Brief:
Count the lines of the material below that contain the string "kern", matching case exactly. Give only the number.

Records from a data source
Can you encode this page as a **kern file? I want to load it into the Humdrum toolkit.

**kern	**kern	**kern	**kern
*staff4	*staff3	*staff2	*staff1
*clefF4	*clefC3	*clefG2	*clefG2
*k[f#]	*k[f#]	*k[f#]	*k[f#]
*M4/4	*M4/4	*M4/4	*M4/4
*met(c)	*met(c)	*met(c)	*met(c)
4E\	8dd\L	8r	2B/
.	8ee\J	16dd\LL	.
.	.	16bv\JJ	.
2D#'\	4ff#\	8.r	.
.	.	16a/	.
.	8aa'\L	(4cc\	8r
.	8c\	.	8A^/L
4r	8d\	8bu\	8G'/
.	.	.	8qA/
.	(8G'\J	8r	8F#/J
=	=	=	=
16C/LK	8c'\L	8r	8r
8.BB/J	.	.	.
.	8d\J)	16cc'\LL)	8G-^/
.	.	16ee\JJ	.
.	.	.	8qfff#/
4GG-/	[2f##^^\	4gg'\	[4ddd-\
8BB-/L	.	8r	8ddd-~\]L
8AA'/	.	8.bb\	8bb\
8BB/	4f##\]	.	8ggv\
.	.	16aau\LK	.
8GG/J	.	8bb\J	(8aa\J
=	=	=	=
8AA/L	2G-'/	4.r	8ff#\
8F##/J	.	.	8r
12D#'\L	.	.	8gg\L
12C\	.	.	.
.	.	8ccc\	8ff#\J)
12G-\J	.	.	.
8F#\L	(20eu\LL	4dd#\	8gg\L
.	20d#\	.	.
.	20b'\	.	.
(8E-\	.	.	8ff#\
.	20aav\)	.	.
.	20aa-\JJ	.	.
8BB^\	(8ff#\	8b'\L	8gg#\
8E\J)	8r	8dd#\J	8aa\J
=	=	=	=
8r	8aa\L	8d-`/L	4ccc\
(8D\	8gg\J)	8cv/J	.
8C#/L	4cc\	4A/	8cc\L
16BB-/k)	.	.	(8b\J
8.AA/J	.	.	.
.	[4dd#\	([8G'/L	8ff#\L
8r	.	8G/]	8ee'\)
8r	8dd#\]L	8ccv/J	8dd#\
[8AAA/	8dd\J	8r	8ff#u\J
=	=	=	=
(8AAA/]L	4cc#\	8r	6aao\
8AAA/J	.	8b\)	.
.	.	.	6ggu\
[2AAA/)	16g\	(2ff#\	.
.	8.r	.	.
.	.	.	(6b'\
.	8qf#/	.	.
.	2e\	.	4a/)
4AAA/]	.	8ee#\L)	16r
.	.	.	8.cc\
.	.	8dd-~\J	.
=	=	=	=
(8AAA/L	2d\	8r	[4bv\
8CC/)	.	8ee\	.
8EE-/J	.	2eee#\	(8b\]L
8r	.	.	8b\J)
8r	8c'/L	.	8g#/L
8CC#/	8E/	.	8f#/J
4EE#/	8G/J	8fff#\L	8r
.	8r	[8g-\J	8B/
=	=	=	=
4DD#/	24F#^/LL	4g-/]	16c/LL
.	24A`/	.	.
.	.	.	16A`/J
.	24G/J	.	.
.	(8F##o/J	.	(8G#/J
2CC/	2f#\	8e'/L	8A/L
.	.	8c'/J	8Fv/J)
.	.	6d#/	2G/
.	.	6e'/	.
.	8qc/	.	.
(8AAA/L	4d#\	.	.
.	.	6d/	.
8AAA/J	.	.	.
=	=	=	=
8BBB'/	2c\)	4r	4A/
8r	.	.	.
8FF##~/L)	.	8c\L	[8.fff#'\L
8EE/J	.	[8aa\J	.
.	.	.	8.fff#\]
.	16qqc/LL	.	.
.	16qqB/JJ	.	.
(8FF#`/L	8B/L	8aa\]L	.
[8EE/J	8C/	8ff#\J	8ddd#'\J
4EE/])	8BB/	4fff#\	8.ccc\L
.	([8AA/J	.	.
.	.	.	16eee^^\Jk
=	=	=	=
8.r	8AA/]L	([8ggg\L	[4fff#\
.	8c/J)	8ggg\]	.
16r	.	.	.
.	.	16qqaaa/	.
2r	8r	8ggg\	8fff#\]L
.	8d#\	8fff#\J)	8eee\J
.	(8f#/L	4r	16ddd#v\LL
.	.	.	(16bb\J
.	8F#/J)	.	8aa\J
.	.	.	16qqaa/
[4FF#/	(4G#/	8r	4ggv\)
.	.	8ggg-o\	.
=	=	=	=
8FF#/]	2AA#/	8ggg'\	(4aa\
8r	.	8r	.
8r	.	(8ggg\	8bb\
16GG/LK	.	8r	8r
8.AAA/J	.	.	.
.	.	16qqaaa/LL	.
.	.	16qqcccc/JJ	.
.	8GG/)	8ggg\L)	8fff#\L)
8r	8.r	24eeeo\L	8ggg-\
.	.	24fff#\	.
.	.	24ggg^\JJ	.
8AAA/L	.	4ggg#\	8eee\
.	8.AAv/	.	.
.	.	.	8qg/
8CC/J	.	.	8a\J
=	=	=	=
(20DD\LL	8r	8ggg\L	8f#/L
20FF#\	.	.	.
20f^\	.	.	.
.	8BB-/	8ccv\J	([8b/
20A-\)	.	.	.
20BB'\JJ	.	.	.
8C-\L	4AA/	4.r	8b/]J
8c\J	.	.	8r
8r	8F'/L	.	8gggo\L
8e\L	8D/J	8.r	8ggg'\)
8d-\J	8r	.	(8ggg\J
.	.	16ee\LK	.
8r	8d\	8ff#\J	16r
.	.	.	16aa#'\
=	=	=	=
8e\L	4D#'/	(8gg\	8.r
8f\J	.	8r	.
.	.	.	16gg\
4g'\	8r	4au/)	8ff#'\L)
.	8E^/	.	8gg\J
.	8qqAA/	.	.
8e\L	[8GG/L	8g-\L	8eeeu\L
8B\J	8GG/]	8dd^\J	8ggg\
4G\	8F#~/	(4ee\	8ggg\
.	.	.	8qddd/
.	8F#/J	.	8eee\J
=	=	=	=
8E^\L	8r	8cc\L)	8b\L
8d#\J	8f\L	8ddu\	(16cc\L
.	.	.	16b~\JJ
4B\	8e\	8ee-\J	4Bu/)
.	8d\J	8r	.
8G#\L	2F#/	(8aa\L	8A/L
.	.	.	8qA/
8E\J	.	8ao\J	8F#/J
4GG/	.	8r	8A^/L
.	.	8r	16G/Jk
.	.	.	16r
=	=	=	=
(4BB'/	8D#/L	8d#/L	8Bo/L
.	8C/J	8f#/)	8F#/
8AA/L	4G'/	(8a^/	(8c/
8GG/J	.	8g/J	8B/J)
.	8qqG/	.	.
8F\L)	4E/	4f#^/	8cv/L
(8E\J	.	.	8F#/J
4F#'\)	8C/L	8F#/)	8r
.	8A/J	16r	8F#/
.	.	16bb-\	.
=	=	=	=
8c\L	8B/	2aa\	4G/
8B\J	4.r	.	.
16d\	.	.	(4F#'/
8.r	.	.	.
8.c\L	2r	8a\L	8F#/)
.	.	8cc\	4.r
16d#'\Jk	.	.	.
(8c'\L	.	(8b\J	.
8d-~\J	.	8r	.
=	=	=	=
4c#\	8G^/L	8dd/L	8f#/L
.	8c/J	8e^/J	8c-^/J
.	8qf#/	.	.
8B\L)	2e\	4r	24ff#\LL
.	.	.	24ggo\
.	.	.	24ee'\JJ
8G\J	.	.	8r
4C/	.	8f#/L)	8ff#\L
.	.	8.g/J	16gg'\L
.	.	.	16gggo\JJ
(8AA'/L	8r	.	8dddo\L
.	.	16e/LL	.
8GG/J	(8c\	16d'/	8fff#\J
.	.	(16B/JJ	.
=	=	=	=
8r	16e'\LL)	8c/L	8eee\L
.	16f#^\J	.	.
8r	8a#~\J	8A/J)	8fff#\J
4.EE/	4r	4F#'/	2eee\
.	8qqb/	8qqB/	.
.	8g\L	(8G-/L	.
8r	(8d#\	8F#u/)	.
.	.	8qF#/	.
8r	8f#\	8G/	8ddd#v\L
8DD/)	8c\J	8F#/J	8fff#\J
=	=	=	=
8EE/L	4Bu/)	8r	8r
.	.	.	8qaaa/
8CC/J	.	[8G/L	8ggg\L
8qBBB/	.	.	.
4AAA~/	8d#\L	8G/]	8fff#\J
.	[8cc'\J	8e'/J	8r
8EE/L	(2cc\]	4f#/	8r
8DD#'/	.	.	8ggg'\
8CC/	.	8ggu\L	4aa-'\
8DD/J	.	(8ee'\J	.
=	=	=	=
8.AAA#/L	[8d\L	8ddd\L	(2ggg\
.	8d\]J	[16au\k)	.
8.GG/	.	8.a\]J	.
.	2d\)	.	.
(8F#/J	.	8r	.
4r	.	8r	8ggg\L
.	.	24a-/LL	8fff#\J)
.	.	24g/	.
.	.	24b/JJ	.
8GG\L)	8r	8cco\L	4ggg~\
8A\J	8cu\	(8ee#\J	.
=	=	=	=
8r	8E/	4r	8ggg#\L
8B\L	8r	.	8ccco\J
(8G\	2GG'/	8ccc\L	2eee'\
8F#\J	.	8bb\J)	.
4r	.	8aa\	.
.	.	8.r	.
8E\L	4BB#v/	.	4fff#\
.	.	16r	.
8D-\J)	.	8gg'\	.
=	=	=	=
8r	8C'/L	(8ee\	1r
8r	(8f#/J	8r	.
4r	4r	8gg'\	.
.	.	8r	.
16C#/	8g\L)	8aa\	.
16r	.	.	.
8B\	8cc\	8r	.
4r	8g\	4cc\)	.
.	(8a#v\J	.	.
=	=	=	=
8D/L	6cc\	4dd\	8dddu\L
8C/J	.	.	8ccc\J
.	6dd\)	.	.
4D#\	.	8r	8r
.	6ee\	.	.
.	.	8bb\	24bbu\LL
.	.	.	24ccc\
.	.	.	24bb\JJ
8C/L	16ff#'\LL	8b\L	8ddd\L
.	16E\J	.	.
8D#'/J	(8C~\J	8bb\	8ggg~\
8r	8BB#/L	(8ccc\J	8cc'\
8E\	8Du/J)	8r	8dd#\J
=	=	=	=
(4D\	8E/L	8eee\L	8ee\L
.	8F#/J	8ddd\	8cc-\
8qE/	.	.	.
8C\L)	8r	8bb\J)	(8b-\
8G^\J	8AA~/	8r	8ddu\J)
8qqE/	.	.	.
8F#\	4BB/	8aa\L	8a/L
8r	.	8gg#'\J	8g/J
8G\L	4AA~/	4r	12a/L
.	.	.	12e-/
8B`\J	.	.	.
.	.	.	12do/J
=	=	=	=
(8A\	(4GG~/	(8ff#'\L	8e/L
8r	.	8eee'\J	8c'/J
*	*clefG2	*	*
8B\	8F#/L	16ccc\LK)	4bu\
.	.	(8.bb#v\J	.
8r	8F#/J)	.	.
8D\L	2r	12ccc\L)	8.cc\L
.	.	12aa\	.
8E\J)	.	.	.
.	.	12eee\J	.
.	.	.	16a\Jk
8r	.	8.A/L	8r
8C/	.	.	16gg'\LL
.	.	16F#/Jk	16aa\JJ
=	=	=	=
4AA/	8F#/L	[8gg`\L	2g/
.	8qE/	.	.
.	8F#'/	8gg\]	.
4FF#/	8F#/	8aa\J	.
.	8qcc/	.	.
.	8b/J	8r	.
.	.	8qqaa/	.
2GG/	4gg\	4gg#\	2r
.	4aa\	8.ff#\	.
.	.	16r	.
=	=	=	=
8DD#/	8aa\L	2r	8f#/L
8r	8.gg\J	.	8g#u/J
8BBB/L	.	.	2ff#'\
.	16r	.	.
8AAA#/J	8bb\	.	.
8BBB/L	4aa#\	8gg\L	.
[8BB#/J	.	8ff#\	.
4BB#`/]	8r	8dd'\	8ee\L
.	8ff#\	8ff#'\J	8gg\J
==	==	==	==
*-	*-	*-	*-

Solution to this problem:
2